▼

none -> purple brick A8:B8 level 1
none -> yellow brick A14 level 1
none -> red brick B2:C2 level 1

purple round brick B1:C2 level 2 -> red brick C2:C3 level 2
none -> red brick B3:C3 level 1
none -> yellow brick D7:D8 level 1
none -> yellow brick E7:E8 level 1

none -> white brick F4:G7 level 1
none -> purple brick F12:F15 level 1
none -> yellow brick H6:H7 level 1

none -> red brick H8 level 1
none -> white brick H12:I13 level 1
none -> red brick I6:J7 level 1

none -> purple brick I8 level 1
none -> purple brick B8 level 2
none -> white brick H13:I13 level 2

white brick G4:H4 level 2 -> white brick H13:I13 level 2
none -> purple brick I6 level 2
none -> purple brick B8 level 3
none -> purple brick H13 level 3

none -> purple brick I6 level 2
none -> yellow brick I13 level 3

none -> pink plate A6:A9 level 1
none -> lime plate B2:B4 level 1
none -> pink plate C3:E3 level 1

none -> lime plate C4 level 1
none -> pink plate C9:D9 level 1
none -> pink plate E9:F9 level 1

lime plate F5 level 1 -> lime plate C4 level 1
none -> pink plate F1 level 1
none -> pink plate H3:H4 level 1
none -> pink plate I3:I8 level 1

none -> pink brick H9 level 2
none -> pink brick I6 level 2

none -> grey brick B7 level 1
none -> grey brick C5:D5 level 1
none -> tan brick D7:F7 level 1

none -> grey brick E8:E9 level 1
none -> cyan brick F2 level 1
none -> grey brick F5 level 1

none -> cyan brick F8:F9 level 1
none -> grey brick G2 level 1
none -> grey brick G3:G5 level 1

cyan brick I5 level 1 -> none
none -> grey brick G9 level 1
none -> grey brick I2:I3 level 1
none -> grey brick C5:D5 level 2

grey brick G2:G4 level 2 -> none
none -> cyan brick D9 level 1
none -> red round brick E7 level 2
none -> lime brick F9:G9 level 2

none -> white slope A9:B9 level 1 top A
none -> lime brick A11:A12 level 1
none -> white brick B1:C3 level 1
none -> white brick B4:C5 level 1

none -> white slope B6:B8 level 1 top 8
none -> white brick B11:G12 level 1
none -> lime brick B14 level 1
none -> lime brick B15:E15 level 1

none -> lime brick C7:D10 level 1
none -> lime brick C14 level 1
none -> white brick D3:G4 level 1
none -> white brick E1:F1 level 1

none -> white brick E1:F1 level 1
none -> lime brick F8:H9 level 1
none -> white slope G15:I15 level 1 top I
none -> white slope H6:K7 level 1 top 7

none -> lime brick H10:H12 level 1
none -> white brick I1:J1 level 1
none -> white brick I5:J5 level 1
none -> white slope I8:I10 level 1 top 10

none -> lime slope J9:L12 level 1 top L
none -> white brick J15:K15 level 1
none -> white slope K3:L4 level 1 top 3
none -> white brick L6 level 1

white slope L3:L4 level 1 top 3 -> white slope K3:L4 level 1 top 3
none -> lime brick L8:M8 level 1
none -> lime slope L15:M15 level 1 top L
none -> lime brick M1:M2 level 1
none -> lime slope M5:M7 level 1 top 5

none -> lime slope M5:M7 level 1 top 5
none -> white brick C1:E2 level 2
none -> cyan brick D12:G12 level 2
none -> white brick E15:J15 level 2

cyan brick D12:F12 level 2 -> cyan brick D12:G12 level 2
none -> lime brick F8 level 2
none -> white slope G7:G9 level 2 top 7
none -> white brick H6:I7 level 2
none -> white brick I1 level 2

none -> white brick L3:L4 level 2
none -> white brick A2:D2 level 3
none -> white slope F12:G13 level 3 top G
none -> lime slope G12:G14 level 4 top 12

▲

**WHAT IS REQUIRED:** Your task is to give the records above again, exactly.

**ANSWER SECTION:**
none -> purple brick A8:B8 level 1
none -> yellow brick A14 level 1
none -> red brick B2:C2 level 1

purple round brick B1:C2 level 2 -> red brick C2:C3 level 2
none -> red brick B3:C3 level 1
none -> yellow brick D7:D8 level 1
none -> yellow brick E7:E8 level 1

none -> white brick F4:G7 level 1
none -> purple brick F12:F15 level 1
none -> yellow brick H6:H7 level 1

none -> red brick H8 level 1
none -> white brick H12:I13 level 1
none -> red brick I6:J7 level 1

none -> purple brick I8 level 1
none -> purple brick B8 level 2
none -> white brick H13:I13 level 2

white brick G4:H4 level 2 -> white brick H13:I13 level 2
none -> purple brick I6 level 2
none -> purple brick B8 level 3
none -> purple brick H13 level 3

none -> purple brick I6 level 2
none -> yellow brick I13 level 3

none -> pink plate A6:A9 level 1
none -> lime plate B2:B4 level 1
none -> pink plate C3:E3 level 1

none -> lime plate C4 level 1
none -> pink plate C9:D9 level 1
none -> pink plate E9:F9 level 1

lime plate F5 level 1 -> lime plate C4 level 1
none -> pink plate F1 level 1
none -> pink plate H3:H4 level 1
none -> pink plate I3:I8 level 1

none -> pink brick H9 level 2
none -> pink brick I6 level 2

none -> grey brick B7 level 1
none -> grey brick C5:D5 level 1
none -> tan brick D7:F7 level 1

none -> grey brick E8:E9 level 1
none -> cyan brick F2 level 1
none -> grey brick F5 level 1

none -> cyan brick F8:F9 level 1
none -> grey brick G2 level 1
none -> grey brick G3:G5 level 1

cyan brick I5 level 1 -> none
none -> grey brick G9 level 1
none -> grey brick I2:I3 level 1
none -> grey brick C5:D5 level 2

grey brick G2:G4 level 2 -> none
none -> cyan brick D9 level 1
none -> red round brick E7 level 2
none -> lime brick F9:G9 level 2

none -> white slope A9:B9 level 1 top A
none -> lime brick A11:A12 level 1
none -> white brick B1:C3 level 1
none -> white brick B4:C5 level 1

none -> white slope B6:B8 level 1 top 8
none -> white brick B11:G12 level 1
none -> lime brick B14 level 1
none -> lime brick B15:E15 level 1

none -> lime brick C7:D10 level 1
none -> lime brick C14 level 1
none -> white brick D3:G4 level 1
none -> white brick E1:F1 level 1

none -> white brick E1:F1 level 1
none -> lime brick F8:H9 level 1
none -> white slope G15:I15 level 1 top I
none -> white slope H6:K7 level 1 top 7

none -> lime brick H10:H12 level 1
none -> white brick I1:J1 level 1
none -> white brick I5:J5 level 1
none -> white slope I8:I10 level 1 top 10

none -> lime slope J9:L12 level 1 top L
none -> white brick J15:K15 level 1
none -> white slope K3:L4 level 1 top 3
none -> white brick L6 level 1

white slope L3:L4 level 1 top 3 -> white slope K3:L4 level 1 top 3
none -> lime brick L8:M8 level 1
none -> lime slope L15:M15 level 1 top L
none -> lime brick M1:M2 level 1
none -> lime slope M5:M7 level 1 top 5

none -> lime slope M5:M7 level 1 top 5
none -> white brick C1:E2 level 2
none -> cyan brick D12:G12 level 2
none -> white brick E15:J15 level 2

cyan brick D12:F12 level 2 -> cyan brick D12:G12 level 2
none -> lime brick F8 level 2
none -> white slope G7:G9 level 2 top 7
none -> white brick H6:I7 level 2
none -> white brick I1 level 2

none -> white brick L3:L4 level 2
none -> white brick A2:D2 level 3
none -> white slope F12:G13 level 3 top G
none -> lime slope G12:G14 level 4 top 12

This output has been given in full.